Only the lines holding "DATA" are wanted. Copy every one from the records below.

[Record excerpts]:
+===+
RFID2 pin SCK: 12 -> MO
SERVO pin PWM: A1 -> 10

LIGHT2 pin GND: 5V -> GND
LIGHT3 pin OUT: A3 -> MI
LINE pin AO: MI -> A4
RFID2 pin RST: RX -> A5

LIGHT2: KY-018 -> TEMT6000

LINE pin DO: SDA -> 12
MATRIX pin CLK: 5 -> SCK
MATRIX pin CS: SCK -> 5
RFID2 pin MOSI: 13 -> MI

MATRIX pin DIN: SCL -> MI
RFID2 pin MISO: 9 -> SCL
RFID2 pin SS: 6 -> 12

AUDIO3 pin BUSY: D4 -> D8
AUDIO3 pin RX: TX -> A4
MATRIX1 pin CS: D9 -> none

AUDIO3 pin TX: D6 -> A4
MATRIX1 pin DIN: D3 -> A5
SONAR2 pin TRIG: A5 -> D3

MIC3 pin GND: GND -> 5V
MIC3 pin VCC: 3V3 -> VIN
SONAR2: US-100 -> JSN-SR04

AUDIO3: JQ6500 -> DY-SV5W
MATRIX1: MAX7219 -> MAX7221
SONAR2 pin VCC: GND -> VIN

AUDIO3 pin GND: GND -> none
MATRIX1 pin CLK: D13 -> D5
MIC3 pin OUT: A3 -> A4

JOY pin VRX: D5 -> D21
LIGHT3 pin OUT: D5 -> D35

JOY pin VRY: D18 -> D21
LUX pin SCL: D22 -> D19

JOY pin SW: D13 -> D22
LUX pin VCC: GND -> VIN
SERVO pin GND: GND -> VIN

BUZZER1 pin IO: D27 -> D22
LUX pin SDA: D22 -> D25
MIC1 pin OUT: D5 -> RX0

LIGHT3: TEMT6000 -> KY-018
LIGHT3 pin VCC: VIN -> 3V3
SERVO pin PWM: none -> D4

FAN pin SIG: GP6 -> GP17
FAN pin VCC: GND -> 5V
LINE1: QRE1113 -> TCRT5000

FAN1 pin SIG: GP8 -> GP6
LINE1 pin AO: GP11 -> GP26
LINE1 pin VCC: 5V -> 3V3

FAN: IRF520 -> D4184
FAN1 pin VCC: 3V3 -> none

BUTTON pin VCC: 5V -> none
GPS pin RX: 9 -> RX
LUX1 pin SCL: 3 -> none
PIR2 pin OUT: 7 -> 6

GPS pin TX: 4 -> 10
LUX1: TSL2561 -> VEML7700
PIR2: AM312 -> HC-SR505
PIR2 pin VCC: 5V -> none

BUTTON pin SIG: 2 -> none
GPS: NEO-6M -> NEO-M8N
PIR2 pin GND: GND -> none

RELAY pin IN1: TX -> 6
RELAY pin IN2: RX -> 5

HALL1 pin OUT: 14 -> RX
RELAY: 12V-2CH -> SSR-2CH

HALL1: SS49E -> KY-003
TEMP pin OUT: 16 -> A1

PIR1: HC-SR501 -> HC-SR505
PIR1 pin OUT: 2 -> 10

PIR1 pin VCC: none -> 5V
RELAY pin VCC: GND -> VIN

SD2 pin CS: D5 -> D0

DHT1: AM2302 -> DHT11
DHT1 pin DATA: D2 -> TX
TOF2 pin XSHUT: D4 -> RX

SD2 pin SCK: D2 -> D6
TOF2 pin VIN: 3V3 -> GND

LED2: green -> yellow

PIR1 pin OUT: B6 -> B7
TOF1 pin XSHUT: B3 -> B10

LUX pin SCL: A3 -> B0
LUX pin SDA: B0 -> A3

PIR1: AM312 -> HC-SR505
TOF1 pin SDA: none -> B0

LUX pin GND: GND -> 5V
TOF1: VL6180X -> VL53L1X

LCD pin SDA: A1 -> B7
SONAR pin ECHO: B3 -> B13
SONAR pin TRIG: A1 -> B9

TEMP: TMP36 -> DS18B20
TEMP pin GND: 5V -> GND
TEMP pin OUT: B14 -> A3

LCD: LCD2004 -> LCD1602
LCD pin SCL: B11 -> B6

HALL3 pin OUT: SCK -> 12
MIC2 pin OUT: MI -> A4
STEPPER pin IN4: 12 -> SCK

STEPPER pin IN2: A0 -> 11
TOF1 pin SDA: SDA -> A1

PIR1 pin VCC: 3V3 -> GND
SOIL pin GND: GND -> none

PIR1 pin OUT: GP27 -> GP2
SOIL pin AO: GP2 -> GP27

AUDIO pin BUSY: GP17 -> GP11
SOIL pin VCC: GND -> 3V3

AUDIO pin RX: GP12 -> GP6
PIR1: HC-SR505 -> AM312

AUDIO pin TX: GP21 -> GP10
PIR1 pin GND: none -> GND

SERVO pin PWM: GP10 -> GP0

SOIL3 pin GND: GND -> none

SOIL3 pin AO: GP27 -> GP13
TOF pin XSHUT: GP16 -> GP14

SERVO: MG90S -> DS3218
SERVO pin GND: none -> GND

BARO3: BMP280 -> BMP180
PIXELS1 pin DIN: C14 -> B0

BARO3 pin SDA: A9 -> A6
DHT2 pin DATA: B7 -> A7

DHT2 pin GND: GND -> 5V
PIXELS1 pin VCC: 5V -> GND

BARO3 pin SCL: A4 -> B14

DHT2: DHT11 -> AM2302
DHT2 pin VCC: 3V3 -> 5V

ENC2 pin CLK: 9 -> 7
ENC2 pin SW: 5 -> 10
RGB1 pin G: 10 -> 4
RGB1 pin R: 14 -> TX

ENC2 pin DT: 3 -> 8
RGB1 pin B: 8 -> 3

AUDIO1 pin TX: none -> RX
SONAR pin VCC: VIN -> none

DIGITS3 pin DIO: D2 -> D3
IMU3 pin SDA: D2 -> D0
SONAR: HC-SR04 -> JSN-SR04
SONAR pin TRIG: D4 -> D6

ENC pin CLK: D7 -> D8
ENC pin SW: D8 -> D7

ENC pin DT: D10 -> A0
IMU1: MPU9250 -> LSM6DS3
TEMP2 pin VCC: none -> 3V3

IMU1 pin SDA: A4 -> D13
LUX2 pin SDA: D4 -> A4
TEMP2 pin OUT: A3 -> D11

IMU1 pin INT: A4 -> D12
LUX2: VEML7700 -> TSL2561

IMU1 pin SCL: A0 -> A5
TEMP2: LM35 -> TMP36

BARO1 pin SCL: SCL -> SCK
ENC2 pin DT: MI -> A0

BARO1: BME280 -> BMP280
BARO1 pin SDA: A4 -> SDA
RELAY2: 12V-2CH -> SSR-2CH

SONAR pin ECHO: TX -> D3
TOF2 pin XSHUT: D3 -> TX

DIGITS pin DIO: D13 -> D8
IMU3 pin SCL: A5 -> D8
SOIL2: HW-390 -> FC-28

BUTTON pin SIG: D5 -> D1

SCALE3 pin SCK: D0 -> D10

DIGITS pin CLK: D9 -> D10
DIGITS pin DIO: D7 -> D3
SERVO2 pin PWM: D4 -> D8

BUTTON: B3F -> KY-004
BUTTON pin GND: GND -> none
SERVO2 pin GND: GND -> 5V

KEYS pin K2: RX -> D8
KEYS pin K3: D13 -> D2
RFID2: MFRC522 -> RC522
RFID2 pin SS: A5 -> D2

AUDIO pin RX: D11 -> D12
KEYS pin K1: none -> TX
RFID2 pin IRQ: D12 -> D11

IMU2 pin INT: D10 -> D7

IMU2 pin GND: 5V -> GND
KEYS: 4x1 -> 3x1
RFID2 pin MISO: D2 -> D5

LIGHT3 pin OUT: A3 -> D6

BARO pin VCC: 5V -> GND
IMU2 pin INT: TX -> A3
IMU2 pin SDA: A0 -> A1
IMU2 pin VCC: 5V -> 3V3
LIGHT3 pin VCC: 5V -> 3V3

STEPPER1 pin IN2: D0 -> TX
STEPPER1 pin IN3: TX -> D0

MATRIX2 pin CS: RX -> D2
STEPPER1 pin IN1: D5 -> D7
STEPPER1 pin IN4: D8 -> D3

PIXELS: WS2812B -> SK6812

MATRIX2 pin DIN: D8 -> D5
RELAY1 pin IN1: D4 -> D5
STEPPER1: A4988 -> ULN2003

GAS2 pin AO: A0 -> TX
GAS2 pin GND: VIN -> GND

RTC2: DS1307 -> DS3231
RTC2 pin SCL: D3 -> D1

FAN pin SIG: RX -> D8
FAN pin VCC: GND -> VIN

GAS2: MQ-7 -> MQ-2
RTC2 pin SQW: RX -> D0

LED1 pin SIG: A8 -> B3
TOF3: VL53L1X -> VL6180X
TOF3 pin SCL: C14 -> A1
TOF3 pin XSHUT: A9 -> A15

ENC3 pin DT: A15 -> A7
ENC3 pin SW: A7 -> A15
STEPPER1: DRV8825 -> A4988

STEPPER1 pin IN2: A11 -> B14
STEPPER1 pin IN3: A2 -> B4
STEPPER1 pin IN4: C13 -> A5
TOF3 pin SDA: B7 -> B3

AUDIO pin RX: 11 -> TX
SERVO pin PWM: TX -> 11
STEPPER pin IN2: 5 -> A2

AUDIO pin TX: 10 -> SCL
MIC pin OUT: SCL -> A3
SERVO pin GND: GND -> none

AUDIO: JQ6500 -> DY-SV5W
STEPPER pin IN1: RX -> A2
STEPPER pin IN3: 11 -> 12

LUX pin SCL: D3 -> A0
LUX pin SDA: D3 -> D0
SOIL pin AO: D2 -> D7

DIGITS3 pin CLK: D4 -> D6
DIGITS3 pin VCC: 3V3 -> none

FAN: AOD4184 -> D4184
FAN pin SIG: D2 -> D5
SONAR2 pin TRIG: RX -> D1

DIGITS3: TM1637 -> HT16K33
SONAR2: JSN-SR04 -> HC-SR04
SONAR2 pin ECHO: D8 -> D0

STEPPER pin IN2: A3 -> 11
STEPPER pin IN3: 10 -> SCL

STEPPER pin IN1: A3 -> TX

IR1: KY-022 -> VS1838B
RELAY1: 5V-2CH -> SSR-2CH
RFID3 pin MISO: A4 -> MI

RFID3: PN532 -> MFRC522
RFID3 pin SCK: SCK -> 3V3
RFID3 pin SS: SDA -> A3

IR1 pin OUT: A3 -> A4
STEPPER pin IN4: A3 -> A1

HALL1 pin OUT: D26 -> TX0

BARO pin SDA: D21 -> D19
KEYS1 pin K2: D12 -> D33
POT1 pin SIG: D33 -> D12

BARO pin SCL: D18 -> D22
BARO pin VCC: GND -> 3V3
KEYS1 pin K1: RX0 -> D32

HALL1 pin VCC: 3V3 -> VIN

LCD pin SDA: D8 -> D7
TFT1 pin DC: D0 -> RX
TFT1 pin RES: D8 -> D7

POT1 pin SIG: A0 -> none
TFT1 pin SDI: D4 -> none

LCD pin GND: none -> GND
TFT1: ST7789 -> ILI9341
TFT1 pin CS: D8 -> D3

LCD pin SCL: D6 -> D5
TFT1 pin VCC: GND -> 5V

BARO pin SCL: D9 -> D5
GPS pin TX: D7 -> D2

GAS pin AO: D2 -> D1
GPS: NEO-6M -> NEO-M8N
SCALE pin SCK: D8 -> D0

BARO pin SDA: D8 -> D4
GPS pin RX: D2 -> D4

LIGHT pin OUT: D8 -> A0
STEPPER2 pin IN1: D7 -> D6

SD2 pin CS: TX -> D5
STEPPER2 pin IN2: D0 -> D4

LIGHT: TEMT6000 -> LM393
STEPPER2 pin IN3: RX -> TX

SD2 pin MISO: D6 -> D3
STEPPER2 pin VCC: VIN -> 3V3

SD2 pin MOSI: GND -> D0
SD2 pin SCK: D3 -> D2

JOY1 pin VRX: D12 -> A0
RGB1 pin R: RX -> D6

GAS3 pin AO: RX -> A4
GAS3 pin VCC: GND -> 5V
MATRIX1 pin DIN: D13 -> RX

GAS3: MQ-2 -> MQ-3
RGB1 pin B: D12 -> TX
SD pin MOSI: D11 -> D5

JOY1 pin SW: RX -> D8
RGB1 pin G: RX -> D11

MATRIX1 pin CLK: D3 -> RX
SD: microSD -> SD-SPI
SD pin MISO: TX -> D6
+===+
[Response to the exercise]:
DHT1 pin DATA: D2 -> TX
DHT2 pin DATA: B7 -> A7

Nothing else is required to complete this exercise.